*TASK ITEM*.
Please copy out each line of the entries in which "plate" appears.

*TASK MATERIAL*.

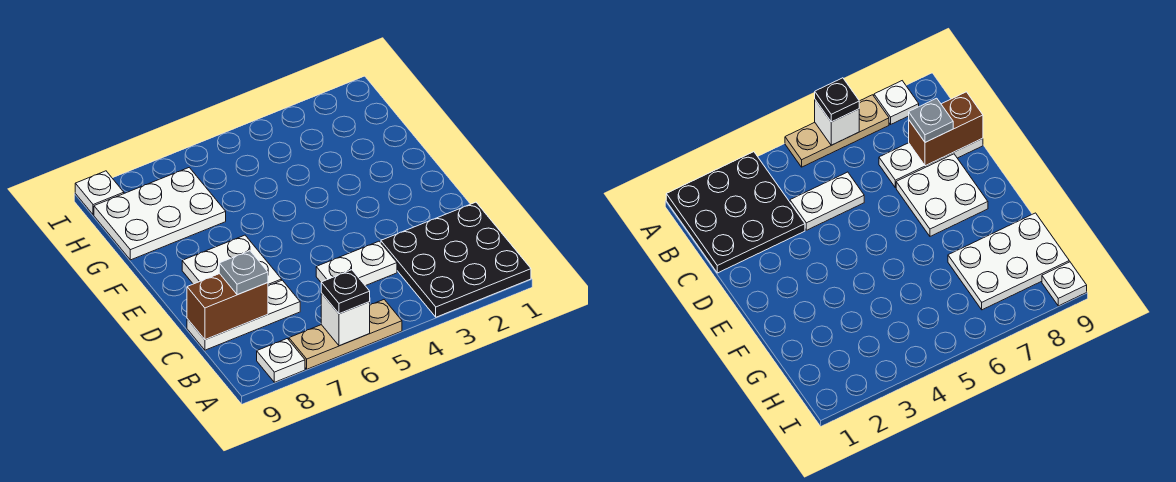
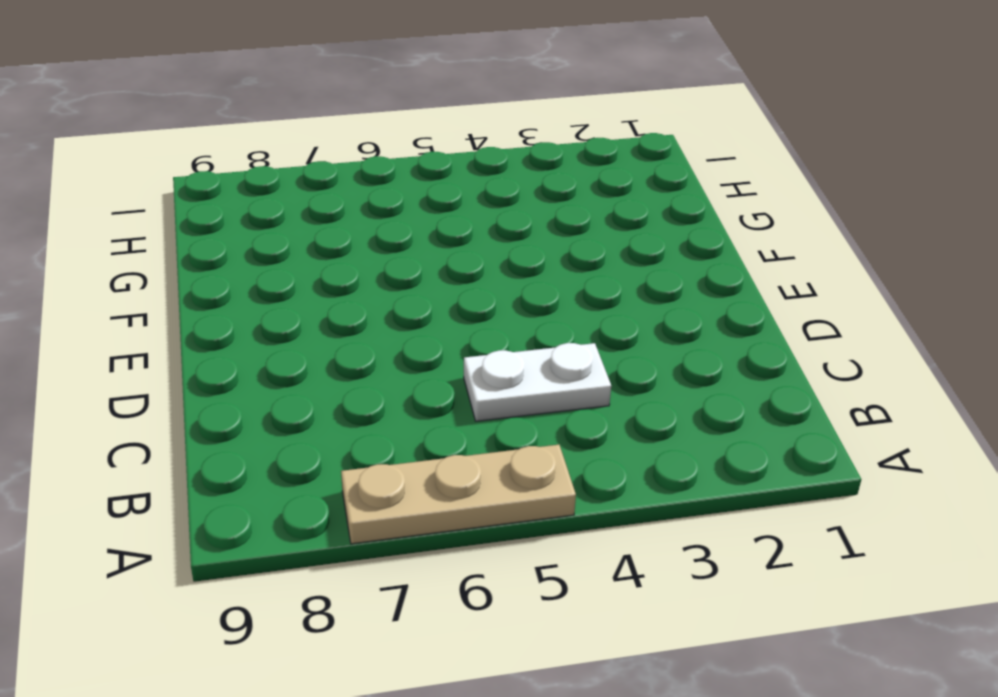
none -> black plate A1:C3 level 1
none -> white plate A8 level 1
none -> white plate C7:C9 level 1

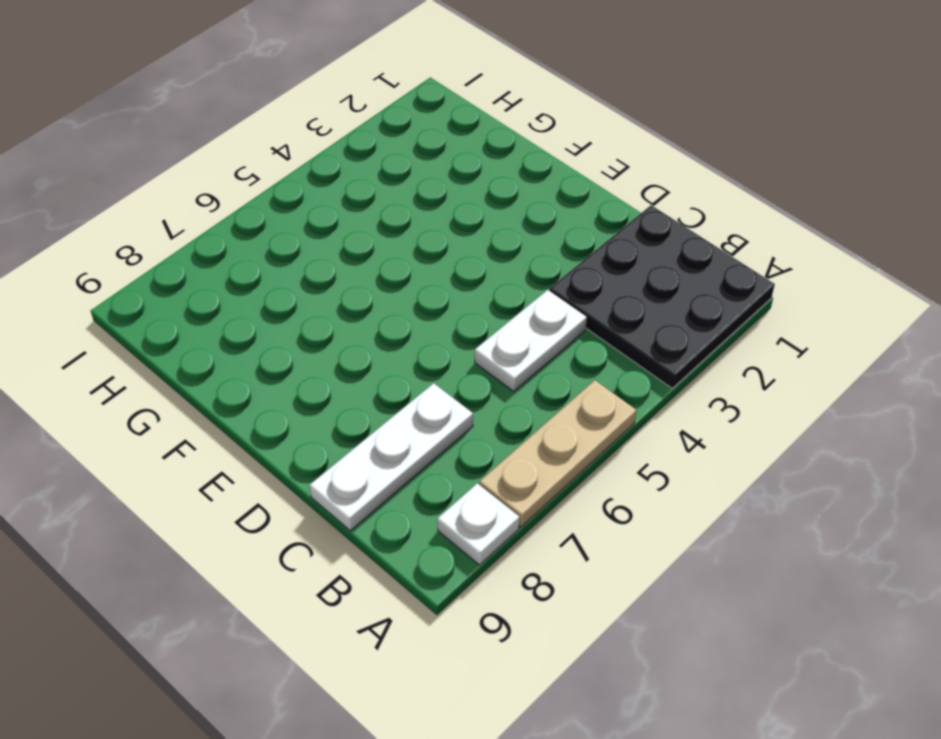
none -> white plate D7:E8 level 1
none -> white plate G7:H9 level 1
none -> white plate I9 level 1

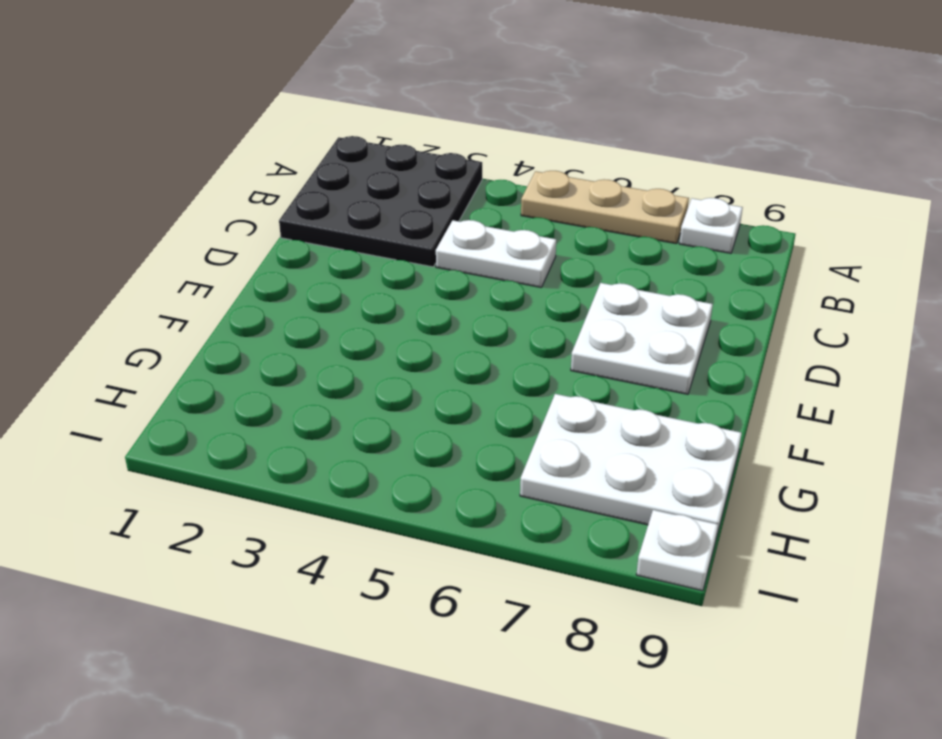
none -> white plate C7:C9 level 1
none -> white brick A6 level 2
none -> brown brick C8:C9 level 2

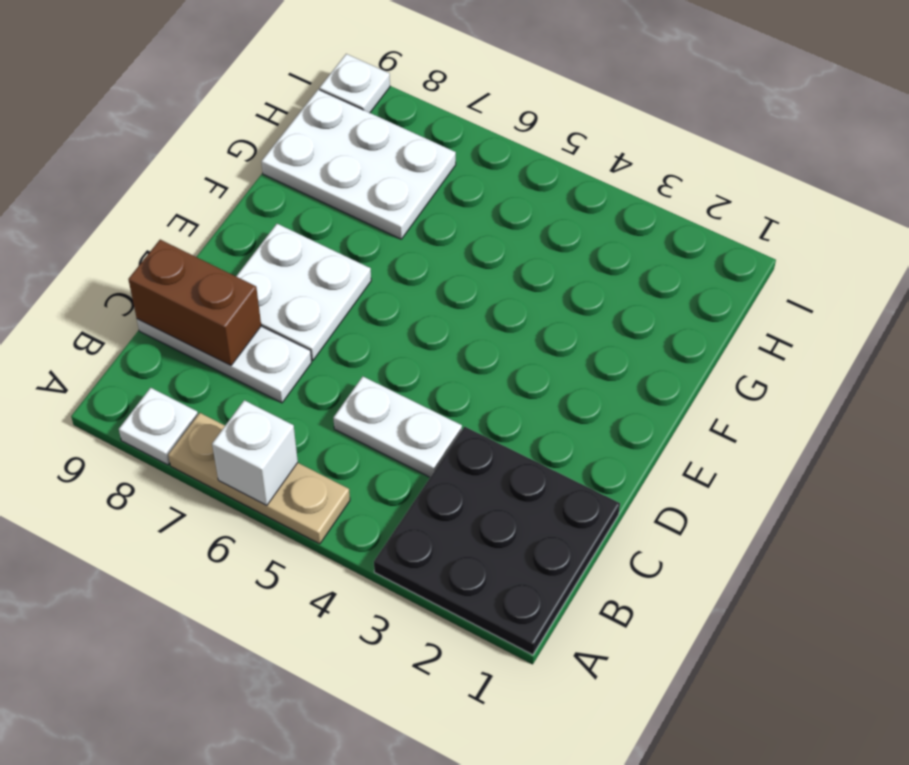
none -> black plate A6 level 3
none -> grey plate C8 level 3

*SOLUTION FOR THIS EXERCISE*.
none -> black plate A1:C3 level 1
none -> white plate A8 level 1
none -> white plate C7:C9 level 1
none -> white plate D7:E8 level 1
none -> white plate G7:H9 level 1
none -> white plate I9 level 1
none -> white plate C7:C9 level 1
none -> black plate A6 level 3
none -> grey plate C8 level 3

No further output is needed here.